**TO DO:**
When a line in the material contains the word "carrot", copy it.

**GIVEN DATA:**
******************************
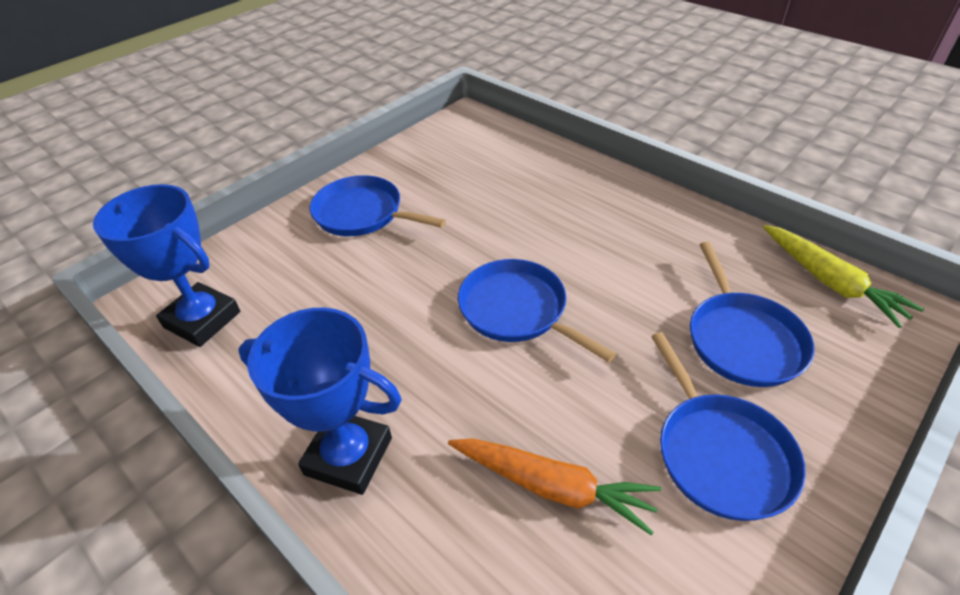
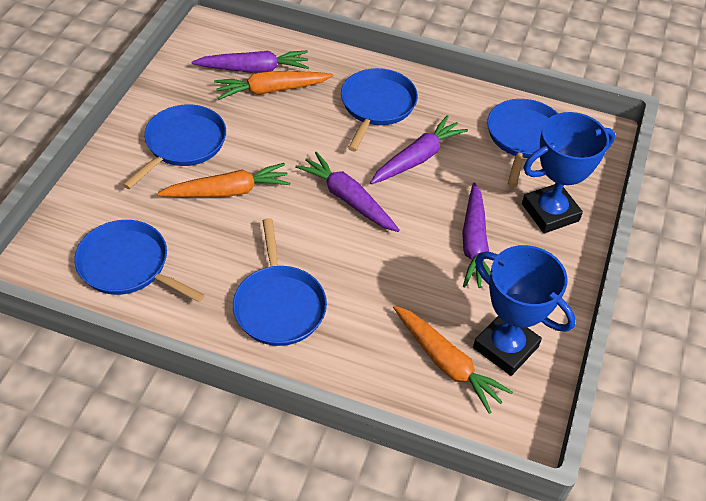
blue pan: 4 -> 5
orange carrot: 1 -> 3
purple carrot: 0 -> 4
yellow carrot: 1 -> 0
******************************
**RESULT FOR THIS TASK:**
orange carrot: 1 -> 3
purple carrot: 0 -> 4
yellow carrot: 1 -> 0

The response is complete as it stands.